[INPUT FOR THIS TASK — start]

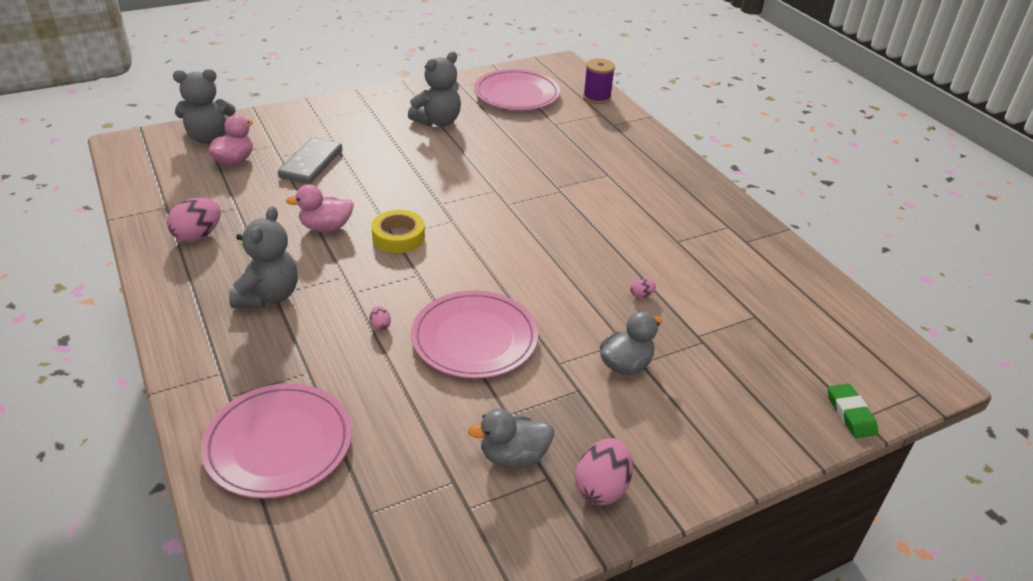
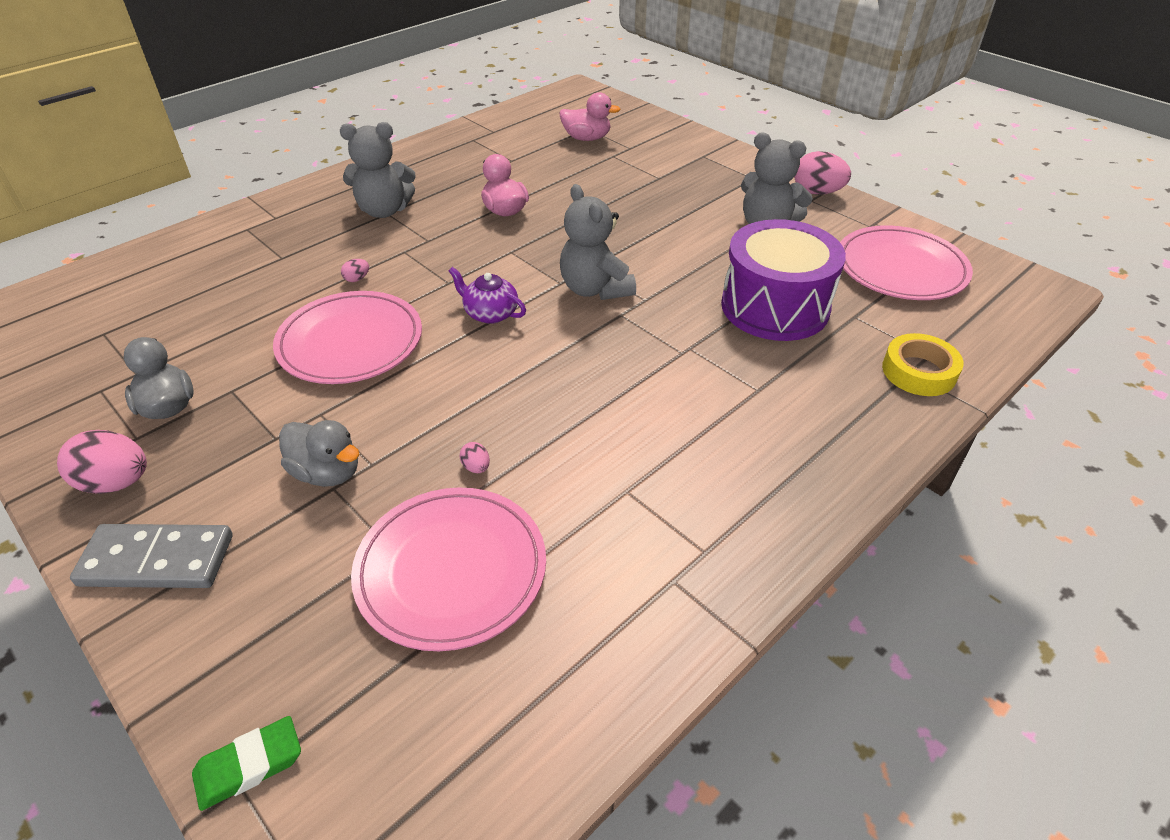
camera: 75 degrees right, 5 degrees up
(198, 235) = (458, 156): pink egg -> pink egg (817, 192)
(209, 138) = (616, 117): grey teddy bear -> grey teddy bear (595, 289)
(279, 444) = (189, 267): pink plate -> pink plate (451, 570)
(311, 164) = (611, 175): grey domino -> grey domino (157, 560)
(398, 237) = (510, 255): yellow tape -> yellow tape (919, 371)
(474, 261) = (490, 313): none -> purple teapot
(531, 146) = (775, 307): none -> purple drum
(597, 97) = (977, 342): purple spool -> none

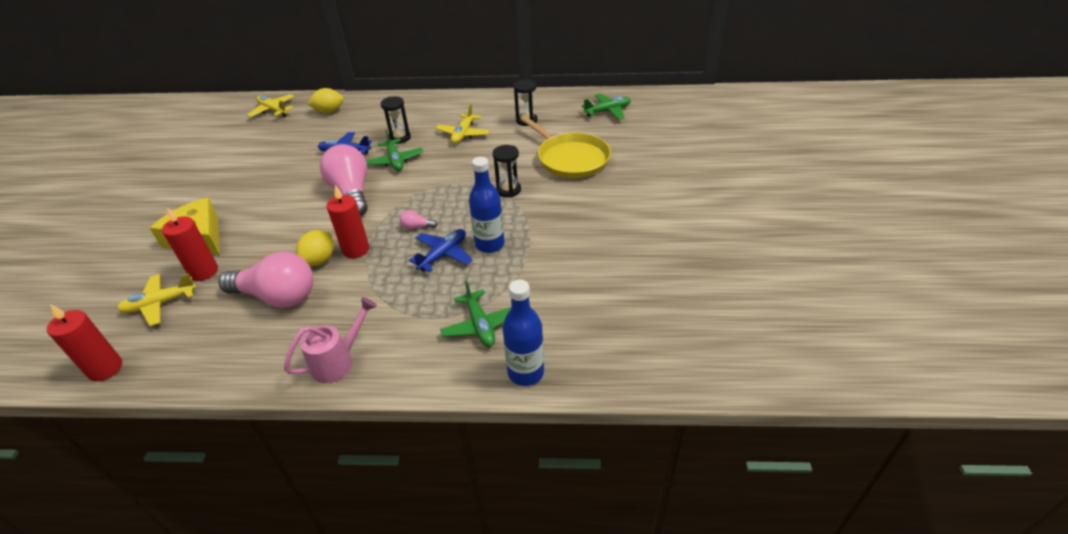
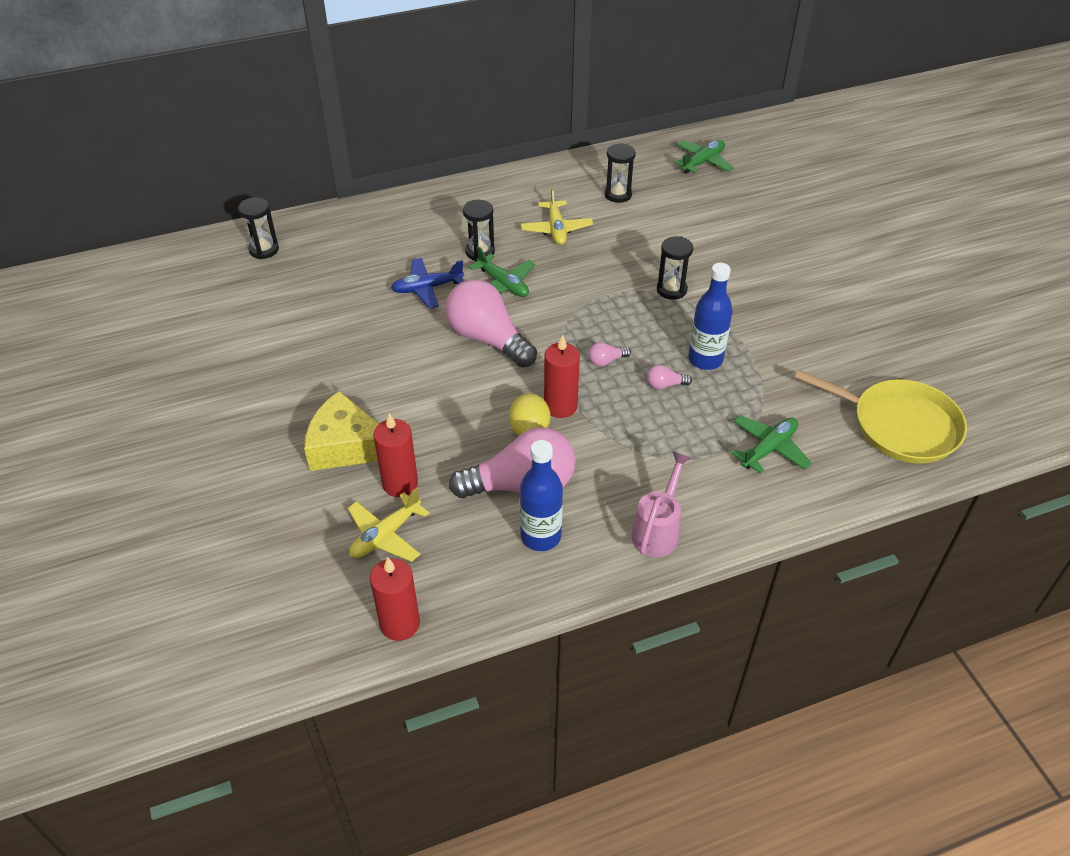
camera: 25 degrees left, 5 degrees up
(273, 110) = (264, 250): yellow plane -> black hourglass
(329, 111) = (347, 235): yellow lemon -> none
(443, 255) = (665, 385): blue plane -> pink light bulb
(480, 325) = (769, 449): green plane -> green plane turned 90 degrees counterclockwise
(525, 372) = (851, 481): blue bottle -> blue bottle (540, 536)
(570, 158) = (708, 234): yellow pan -> yellow pan (899, 425)

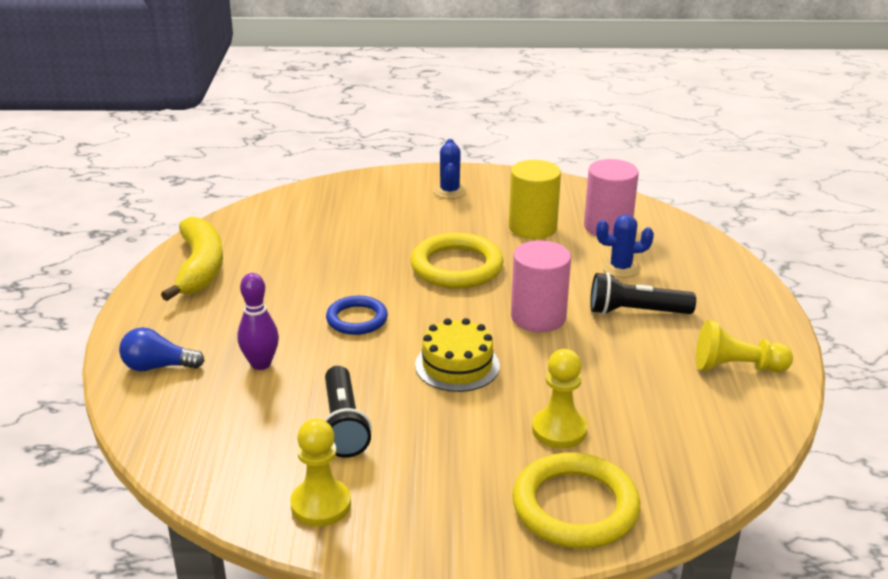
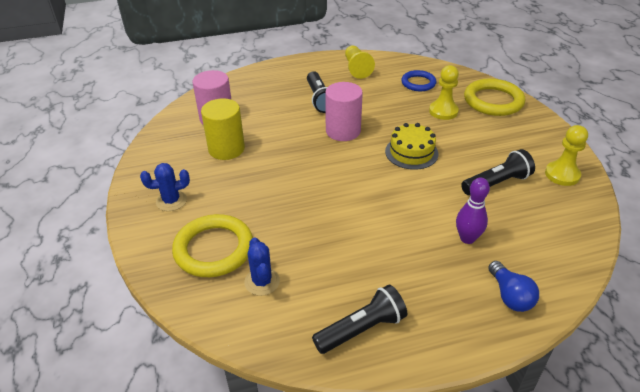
camera: 105 degrees left, 10 degrees up
(200, 268) = (361, 329): yellow banana -> black flashlight
(357, 319) = (387, 206): blue ring -> blue ring (418, 83)
(456, 267) = (296, 174): yellow ring -> yellow ring (214, 249)
(621, 268) = (271, 108): blue cactus -> blue cactus (262, 281)

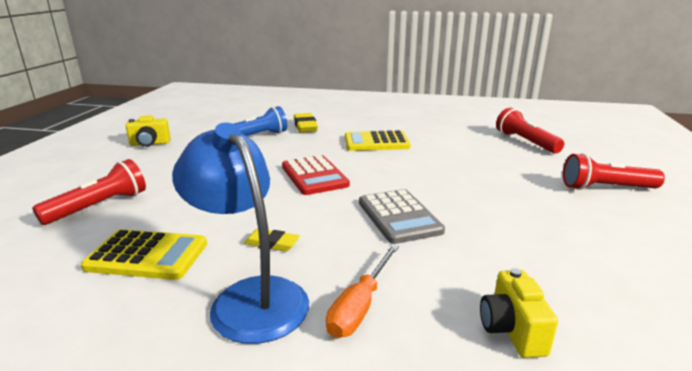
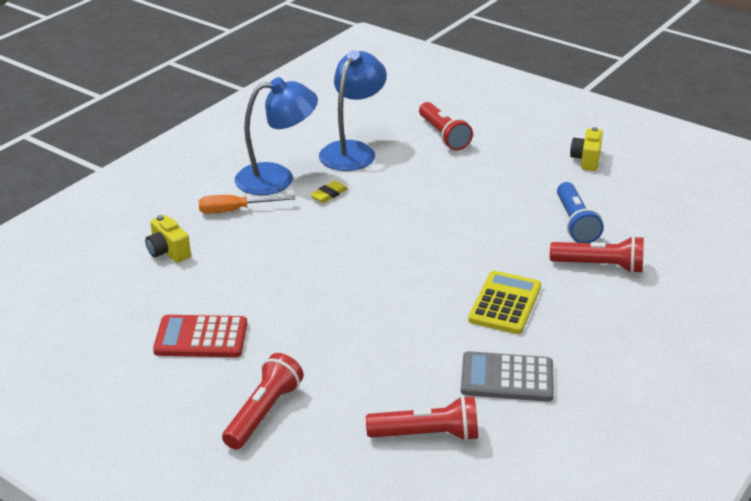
camera: 115 degrees right, 10 degrees up
(147, 256) = (353, 150): yellow calculator -> blue lamp
(305, 126) = (599, 266): yellow eraser -> red flashlight
(314, 176) = (433, 237): red calculator -> red calculator (201, 338)
(360, 306) = (235, 210): orange screwdriver -> orange screwdriver turned 60 degrees counterclockwise
(399, 217) = (319, 258): grey calculator -> grey calculator (507, 378)
(511, 330) = (168, 252): yellow camera -> yellow camera turned 150 degrees counterclockwise

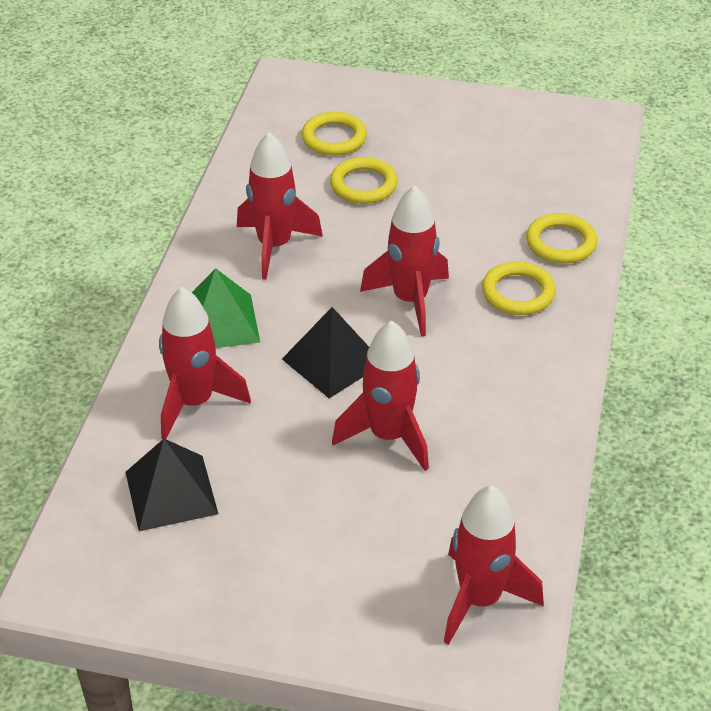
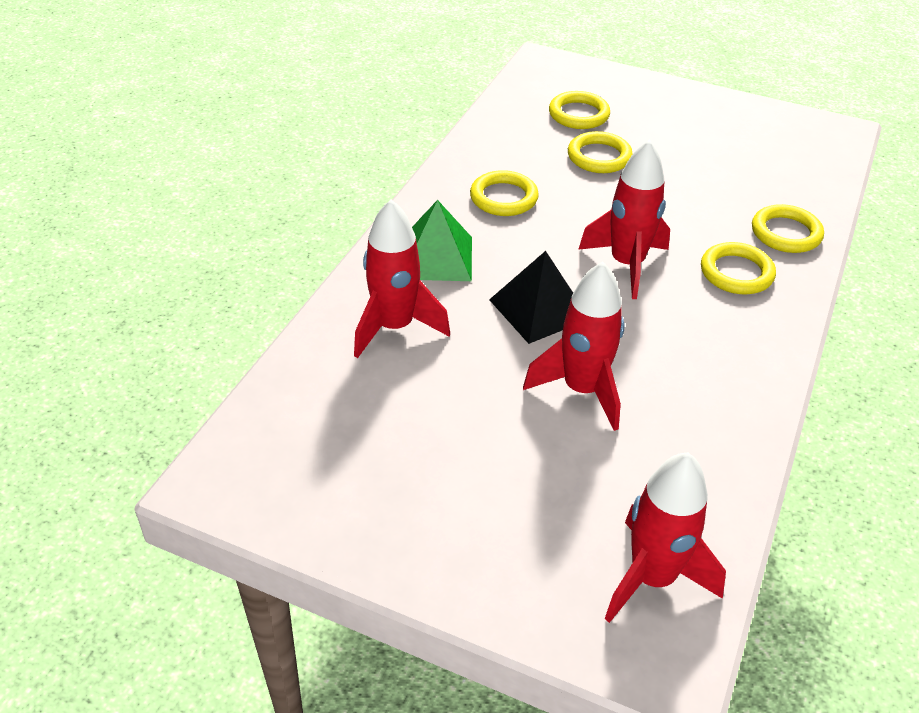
camera: 10 degrees right, 0 degrees up
(171, 492) = (350, 409): black pyramid -> none
(274, 246) = (503, 198): red rocket -> yellow ring

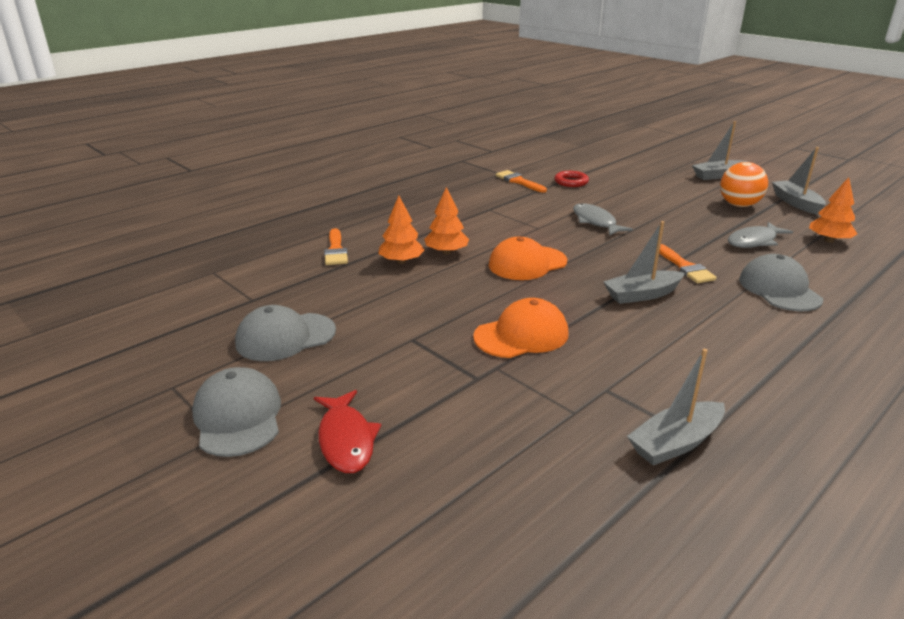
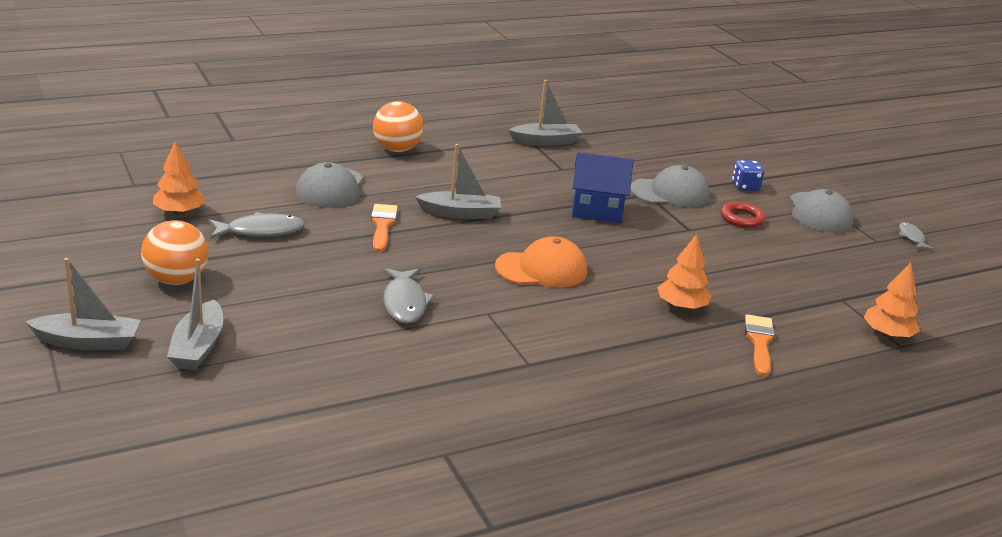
camera: 165 degrees left, 0 degrees up
(114, 408) = (911, 237): none -> grey fish
(285, 337) = (799, 256): grey cap -> grey cap (670, 193)
(346, 439) = (745, 187): red fish -> blue dice
(446, 252) = (624, 306): orange tree -> orange tree (887, 334)
(519, 181) = (432, 419): orange brush -> none
(521, 335) = (596, 211): orange cap -> blue house
(571, 182) = (346, 393): red ring -> red ring (742, 218)
(796, 203) = (96, 263): grey boat -> grey boat (198, 347)
(810, 358) = (397, 149): none -> orange ball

[INPUT FOR THIS TASK — finish]

Write out the records above in full and exactly, with no pictures.

camera: 75 degrees right, 5 degrees up
(198, 235) = (458, 156): pink egg -> pink egg (817, 192)
(209, 138) = (616, 117): grey teddy bear -> grey teddy bear (595, 289)
(279, 444) = (189, 267): pink plate -> pink plate (451, 570)
(311, 164) = (611, 175): grey domino -> grey domino (157, 560)
(398, 237) = (510, 255): yellow tape -> yellow tape (919, 371)
(474, 261) = (490, 313): none -> purple teapot
(531, 146) = (775, 307): none -> purple drum
(597, 97) = (977, 342): purple spool -> none

camera: 25 degrees left, 5 degrees up
(273, 110) = (264, 250): yellow plane -> black hourglass
(329, 111) = (347, 235): yellow lemon -> none
(443, 255) = (665, 385): blue plane -> pink light bulb
(480, 325) = (769, 449): green plane -> green plane turned 90 degrees counterclockwise
(525, 372) = (851, 481): blue bottle -> blue bottle (540, 536)
(570, 158) = (708, 234): yellow pan -> yellow pan (899, 425)

camera: 105 degrees left, 10 degrees up
(200, 268) = (361, 329): yellow banana -> black flashlight
(357, 319) = (387, 206): blue ring -> blue ring (418, 83)
(456, 267) = (296, 174): yellow ring -> yellow ring (214, 249)
(621, 268) = (271, 108): blue cactus -> blue cactus (262, 281)

camera: 115 degrees right, 10 degrees up
(147, 256) = (353, 150): yellow calculator -> blue lamp
(305, 126) = (599, 266): yellow eraser -> red flashlight
(314, 176) = (433, 237): red calculator -> red calculator (201, 338)
(360, 306) = (235, 210): orange screwdriver -> orange screwdriver turned 60 degrees counterclockwise
(399, 217) = (319, 258): grey calculator -> grey calculator (507, 378)
(511, 330) = (168, 252): yellow camera -> yellow camera turned 150 degrees counterclockwise

camera: 10 degrees right, 0 degrees up
(171, 492) = (350, 409): black pyramid -> none
(274, 246) = (503, 198): red rocket -> yellow ring

camera: 165 degrees left, 0 degrees up
(114, 408) = (911, 237): none -> grey fish
(285, 337) = (799, 256): grey cap -> grey cap (670, 193)
(346, 439) = (745, 187): red fish -> blue dice
(446, 252) = (624, 306): orange tree -> orange tree (887, 334)
(519, 181) = (432, 419): orange brush -> none
(521, 335) = (596, 211): orange cap -> blue house
(571, 182) = (346, 393): red ring -> red ring (742, 218)
(796, 203) = (96, 263): grey boat -> grey boat (198, 347)
(810, 358) = (397, 149): none -> orange ball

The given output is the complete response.